▶ Records provided:
BEGIN

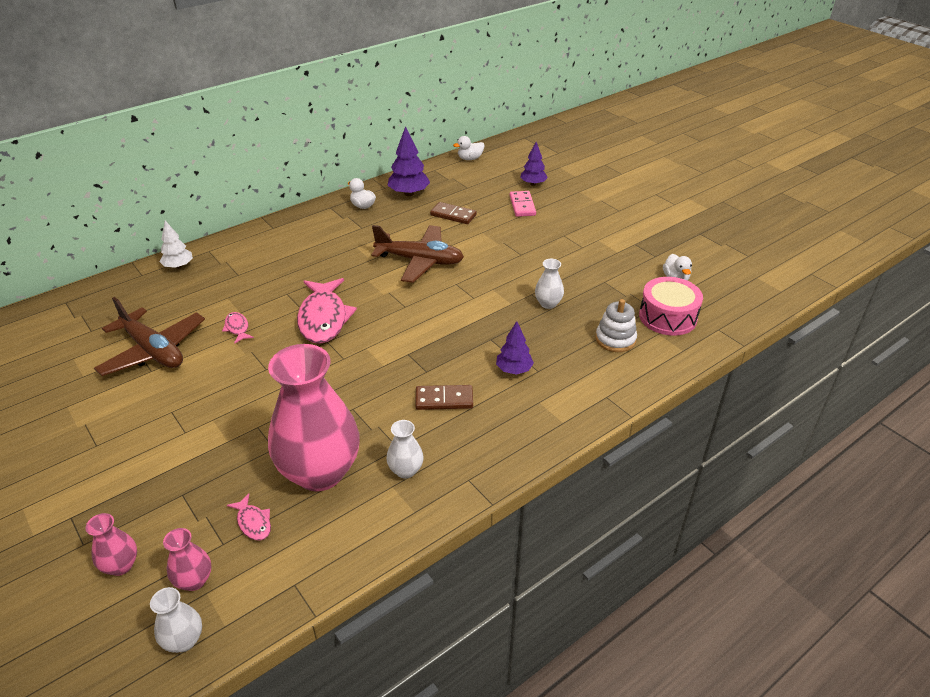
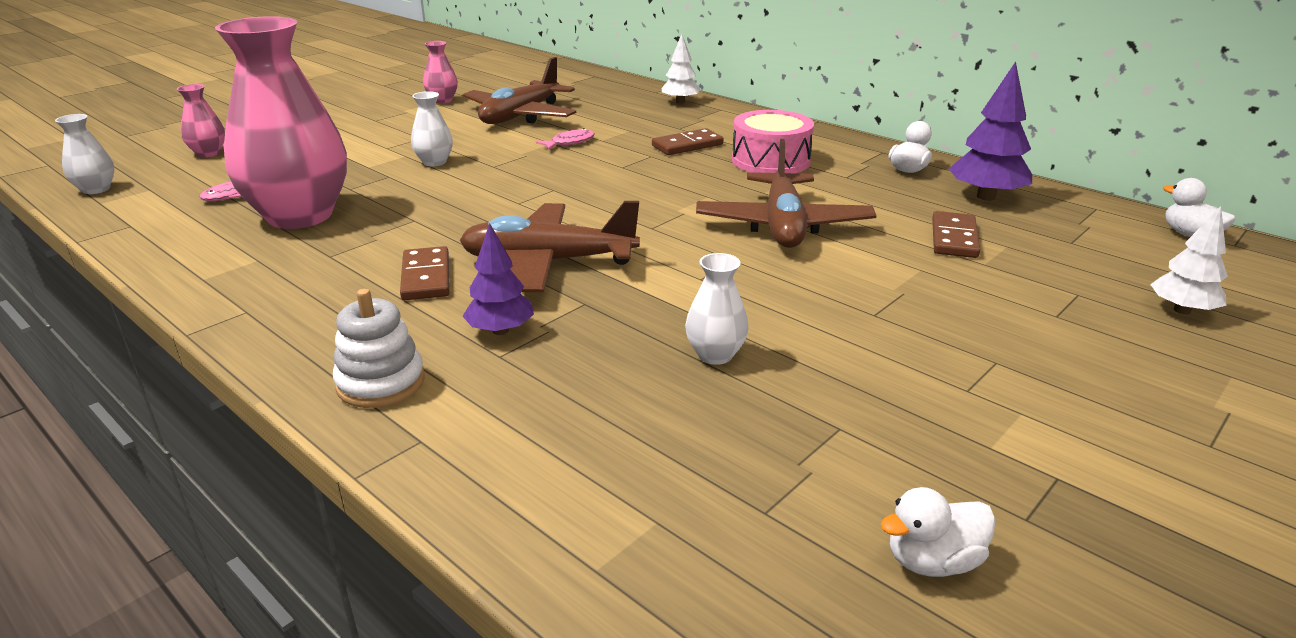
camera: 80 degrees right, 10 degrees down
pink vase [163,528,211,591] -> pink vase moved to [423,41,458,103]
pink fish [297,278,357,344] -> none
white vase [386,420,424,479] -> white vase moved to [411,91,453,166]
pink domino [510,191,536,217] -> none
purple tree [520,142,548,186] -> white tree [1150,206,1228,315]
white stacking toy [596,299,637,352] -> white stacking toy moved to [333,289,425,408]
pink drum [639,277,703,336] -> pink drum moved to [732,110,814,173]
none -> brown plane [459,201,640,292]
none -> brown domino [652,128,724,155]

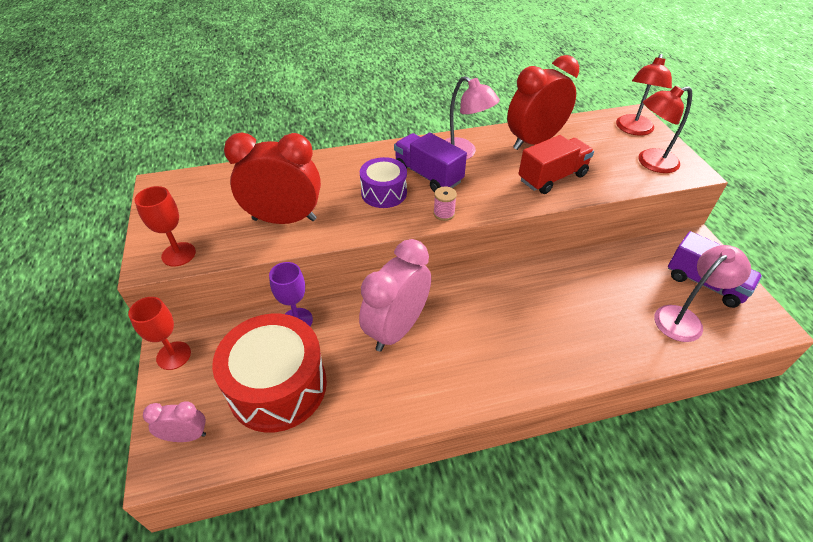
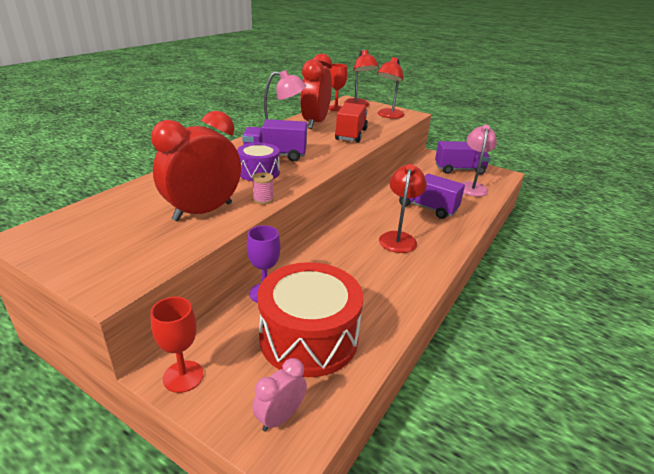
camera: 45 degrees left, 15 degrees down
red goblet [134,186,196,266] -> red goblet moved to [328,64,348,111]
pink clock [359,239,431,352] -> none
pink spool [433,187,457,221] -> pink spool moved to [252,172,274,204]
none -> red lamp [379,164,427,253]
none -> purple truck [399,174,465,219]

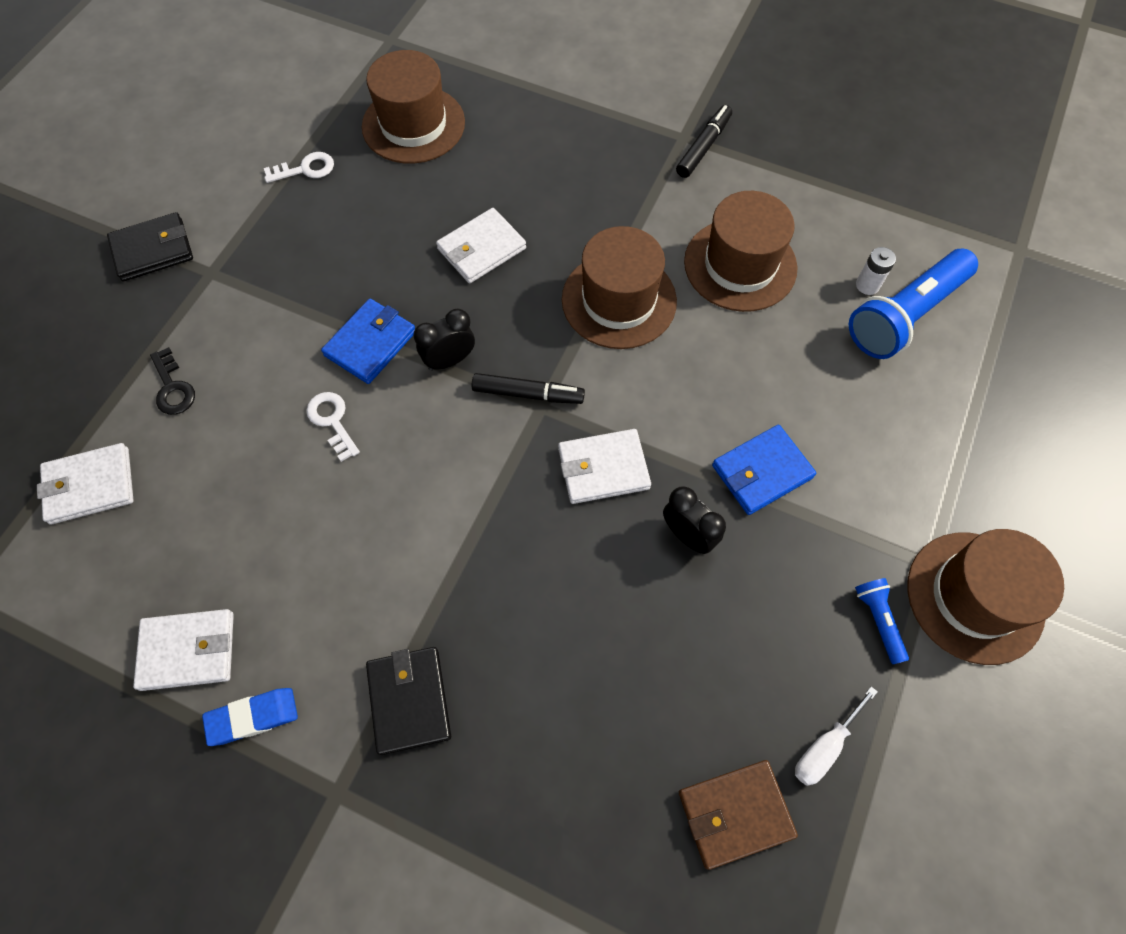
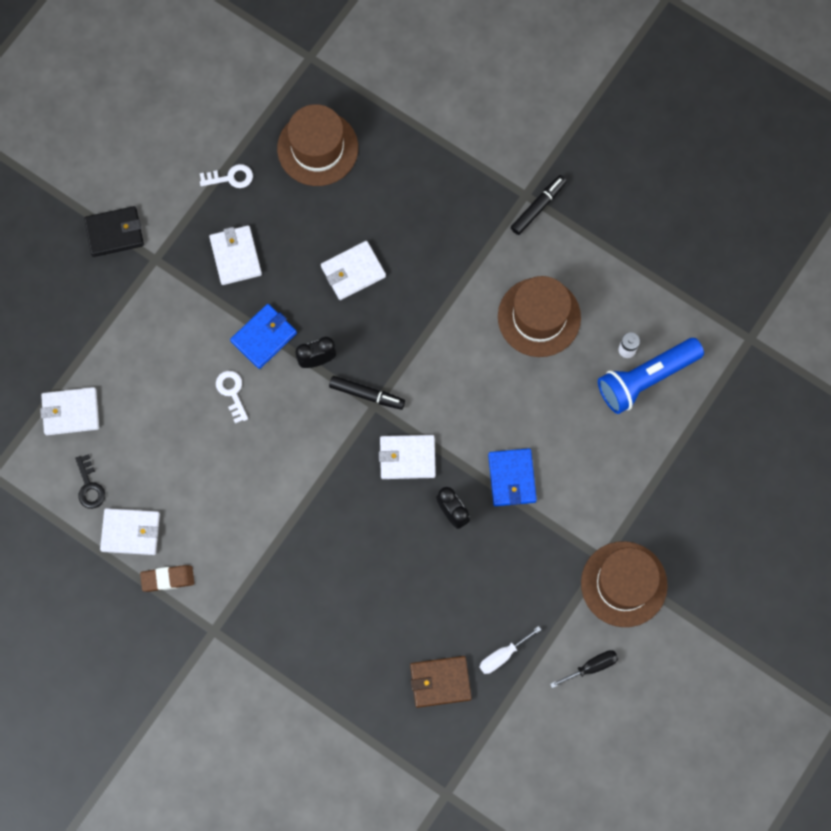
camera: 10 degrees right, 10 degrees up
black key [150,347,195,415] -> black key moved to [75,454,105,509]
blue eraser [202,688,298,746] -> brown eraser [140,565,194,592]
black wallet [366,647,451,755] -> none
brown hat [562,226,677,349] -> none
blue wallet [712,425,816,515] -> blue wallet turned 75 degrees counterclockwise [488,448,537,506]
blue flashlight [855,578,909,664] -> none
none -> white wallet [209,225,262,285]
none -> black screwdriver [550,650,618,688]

END
BEGIN

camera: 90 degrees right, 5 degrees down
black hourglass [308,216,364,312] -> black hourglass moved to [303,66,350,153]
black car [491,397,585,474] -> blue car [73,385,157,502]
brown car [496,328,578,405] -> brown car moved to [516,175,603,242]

END
BEGIN

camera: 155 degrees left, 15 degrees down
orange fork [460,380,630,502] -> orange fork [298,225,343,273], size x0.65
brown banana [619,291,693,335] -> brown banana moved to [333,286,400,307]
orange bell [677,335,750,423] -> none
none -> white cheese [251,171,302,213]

END

Print exactly, with no pictures, the lines above from the one that holds "pink drum [639,277,703,336]" through the one that holds "brown hat [562,226,677,349] -> none", both of them included.

▶ Worked solution:
pink drum [639,277,703,336] -> pink drum moved to [732,110,814,173]
none -> brown plane [459,201,640,292]
none -> brown domino [652,128,724,155]

camera: 45 degrees left, 15 degrees down
red goblet [134,186,196,266] -> red goblet moved to [328,64,348,111]
pink clock [359,239,431,352] -> none
pink spool [433,187,457,221] -> pink spool moved to [252,172,274,204]
none -> red lamp [379,164,427,253]
none -> purple truck [399,174,465,219]

camera: 10 degrees right, 10 degrees up
black key [150,347,195,415] -> black key moved to [75,454,105,509]
blue eraser [202,688,298,746] -> brown eraser [140,565,194,592]
black wallet [366,647,451,755] -> none
brown hat [562,226,677,349] -> none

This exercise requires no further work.